:: TO BE DONE ::
Collect every line in the records that contains the string "kern". Matching is case-sensitive.

:: SOURCE RECORDS ::
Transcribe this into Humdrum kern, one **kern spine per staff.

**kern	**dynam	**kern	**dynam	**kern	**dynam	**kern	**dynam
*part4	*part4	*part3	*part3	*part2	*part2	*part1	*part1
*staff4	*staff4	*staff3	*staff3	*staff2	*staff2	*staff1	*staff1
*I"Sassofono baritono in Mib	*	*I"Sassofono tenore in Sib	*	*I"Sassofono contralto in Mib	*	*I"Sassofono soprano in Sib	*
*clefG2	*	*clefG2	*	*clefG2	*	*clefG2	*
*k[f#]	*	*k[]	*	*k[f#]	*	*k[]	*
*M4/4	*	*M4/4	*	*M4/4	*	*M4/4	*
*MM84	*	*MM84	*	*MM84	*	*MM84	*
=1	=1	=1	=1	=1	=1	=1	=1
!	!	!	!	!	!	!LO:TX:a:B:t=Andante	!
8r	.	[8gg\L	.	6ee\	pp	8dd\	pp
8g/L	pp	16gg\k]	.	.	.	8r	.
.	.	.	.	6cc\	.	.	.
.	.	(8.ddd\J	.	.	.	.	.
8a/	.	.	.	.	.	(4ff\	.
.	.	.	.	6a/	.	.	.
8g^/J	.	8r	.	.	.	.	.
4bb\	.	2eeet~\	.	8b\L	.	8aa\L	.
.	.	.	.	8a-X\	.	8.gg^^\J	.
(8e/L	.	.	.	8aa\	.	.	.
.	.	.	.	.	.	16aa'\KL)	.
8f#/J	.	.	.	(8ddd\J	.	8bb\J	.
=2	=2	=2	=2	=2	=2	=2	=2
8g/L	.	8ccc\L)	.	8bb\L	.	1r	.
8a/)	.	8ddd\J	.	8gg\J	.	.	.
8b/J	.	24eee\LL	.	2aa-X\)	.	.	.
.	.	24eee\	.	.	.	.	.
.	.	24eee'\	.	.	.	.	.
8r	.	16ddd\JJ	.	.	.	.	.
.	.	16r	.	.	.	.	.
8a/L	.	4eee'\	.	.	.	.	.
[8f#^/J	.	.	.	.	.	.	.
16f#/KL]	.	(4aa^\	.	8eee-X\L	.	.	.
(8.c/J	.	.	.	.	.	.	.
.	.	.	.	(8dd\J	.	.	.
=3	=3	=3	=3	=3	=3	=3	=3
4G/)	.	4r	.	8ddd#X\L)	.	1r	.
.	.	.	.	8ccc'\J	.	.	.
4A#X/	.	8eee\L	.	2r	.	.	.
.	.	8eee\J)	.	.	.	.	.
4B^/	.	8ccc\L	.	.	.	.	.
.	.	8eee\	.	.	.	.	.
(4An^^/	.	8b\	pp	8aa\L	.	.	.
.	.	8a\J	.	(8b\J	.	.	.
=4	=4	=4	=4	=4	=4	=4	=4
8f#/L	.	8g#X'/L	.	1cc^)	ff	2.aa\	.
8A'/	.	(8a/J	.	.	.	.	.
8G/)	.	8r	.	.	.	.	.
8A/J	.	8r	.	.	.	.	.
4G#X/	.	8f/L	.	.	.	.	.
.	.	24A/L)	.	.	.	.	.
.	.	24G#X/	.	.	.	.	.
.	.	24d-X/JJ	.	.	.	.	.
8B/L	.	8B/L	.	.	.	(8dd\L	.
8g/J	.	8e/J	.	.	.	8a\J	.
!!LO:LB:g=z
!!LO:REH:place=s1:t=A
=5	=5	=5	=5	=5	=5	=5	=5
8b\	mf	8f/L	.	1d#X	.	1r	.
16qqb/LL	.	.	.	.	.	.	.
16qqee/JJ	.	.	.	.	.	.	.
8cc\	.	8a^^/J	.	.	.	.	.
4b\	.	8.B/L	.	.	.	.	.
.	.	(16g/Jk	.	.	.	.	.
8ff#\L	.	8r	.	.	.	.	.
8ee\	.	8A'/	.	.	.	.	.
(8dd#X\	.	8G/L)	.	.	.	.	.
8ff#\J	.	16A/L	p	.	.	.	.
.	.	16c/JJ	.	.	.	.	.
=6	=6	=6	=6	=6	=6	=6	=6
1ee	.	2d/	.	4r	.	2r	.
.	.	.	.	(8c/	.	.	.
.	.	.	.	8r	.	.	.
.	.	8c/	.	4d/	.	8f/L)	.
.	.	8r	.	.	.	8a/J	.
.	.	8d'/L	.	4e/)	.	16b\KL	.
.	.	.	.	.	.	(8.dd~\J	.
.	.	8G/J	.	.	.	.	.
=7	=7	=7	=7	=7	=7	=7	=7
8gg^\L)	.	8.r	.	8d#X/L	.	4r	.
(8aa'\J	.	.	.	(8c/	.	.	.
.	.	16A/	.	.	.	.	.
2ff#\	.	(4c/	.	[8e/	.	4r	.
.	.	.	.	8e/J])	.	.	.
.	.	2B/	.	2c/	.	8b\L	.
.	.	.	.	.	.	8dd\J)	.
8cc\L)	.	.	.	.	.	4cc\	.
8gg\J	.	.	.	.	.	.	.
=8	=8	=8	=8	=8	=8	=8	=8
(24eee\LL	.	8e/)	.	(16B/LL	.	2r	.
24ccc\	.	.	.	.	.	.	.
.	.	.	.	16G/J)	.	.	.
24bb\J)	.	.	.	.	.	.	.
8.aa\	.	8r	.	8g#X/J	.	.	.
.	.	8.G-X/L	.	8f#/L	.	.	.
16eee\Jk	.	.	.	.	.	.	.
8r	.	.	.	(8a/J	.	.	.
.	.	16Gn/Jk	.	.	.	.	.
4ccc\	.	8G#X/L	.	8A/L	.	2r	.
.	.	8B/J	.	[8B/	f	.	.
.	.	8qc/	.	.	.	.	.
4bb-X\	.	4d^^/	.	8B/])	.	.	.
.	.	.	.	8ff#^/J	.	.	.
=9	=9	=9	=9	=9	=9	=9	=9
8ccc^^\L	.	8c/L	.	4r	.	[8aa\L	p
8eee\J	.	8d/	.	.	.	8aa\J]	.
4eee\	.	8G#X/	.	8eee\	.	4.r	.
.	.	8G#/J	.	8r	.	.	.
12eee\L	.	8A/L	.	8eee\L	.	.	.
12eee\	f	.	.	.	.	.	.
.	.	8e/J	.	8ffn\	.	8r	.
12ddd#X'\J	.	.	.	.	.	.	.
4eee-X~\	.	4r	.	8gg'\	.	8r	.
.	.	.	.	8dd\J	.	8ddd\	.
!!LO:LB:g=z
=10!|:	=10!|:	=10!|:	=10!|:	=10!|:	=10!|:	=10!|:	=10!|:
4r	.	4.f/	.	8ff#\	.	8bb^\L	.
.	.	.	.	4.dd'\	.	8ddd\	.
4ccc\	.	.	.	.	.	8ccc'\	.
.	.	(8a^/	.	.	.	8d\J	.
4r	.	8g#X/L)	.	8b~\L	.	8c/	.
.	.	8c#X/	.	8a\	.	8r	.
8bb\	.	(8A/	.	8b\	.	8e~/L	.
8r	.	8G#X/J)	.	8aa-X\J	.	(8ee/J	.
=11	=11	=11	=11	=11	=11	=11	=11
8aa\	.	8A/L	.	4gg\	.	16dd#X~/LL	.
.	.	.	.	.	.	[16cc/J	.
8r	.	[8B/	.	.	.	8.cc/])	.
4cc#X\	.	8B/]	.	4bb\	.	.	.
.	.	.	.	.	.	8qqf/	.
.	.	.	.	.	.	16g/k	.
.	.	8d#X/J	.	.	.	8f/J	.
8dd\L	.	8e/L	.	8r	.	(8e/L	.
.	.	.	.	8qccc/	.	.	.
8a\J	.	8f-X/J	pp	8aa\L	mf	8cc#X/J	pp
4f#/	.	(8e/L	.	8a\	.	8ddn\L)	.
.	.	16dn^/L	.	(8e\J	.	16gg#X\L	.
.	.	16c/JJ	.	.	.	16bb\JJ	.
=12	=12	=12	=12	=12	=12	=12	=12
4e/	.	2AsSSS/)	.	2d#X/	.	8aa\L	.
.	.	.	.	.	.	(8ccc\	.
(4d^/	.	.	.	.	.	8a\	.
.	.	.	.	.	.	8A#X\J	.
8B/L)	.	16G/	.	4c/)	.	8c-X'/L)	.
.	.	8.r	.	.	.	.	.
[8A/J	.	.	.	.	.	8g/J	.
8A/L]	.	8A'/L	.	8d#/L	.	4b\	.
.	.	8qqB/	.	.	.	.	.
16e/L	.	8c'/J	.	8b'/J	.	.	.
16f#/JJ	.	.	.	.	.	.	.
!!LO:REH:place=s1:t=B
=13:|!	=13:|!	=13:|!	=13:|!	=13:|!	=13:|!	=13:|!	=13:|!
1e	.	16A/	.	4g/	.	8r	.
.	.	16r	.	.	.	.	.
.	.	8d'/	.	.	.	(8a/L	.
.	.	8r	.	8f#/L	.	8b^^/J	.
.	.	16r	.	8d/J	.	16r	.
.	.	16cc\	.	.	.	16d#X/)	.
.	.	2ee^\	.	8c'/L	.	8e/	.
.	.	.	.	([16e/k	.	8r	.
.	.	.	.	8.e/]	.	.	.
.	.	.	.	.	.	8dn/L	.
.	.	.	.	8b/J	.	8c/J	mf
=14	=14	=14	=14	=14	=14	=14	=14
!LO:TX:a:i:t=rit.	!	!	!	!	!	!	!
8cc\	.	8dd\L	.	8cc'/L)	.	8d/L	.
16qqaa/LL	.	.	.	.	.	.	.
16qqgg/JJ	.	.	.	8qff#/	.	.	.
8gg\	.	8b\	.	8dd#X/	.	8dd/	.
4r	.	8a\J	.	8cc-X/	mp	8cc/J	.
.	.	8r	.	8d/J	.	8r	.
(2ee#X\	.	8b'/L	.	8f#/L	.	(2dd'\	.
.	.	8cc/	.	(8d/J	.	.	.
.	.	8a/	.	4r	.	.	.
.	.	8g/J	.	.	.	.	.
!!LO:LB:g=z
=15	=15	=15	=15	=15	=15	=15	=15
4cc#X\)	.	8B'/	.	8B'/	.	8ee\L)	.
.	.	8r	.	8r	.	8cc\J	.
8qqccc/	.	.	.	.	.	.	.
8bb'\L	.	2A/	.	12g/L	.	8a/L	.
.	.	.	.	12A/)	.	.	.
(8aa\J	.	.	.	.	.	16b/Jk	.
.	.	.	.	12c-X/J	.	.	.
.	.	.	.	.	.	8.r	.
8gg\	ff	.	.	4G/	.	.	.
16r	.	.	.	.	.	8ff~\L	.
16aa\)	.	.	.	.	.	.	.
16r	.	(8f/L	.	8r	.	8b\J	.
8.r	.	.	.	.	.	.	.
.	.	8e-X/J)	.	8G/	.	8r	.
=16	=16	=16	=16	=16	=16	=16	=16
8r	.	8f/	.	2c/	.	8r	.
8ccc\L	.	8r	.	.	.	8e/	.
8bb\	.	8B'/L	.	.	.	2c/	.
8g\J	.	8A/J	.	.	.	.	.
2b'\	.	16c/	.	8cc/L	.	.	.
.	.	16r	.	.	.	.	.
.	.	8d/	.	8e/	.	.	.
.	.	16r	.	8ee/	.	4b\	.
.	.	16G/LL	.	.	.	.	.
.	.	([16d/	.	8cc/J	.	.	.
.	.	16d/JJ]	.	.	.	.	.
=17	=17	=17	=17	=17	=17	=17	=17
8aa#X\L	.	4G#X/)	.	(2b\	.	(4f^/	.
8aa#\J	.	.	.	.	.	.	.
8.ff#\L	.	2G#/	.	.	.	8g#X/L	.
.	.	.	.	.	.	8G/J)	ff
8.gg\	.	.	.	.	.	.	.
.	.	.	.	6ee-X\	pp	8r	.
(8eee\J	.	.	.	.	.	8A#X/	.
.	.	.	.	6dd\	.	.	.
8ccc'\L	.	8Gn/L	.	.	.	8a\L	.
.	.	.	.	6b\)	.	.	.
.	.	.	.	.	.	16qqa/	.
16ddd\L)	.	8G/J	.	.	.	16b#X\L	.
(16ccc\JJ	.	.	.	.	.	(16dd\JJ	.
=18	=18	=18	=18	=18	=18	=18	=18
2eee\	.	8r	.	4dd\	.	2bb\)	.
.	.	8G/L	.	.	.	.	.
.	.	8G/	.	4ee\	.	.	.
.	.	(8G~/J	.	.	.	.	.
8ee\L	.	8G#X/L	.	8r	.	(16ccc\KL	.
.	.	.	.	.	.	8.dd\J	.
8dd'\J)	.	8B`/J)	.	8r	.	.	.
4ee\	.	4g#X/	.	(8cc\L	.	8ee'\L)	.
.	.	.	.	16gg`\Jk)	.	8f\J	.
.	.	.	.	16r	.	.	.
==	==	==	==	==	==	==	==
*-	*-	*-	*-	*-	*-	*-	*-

:: SOLUTION FOR THIS TASK ::
Transcribe this into Humdrum kern, one **kern spine per staff.
**kern	**dynam	**kern	**dynam	**kern	**dynam	**kern	**dynam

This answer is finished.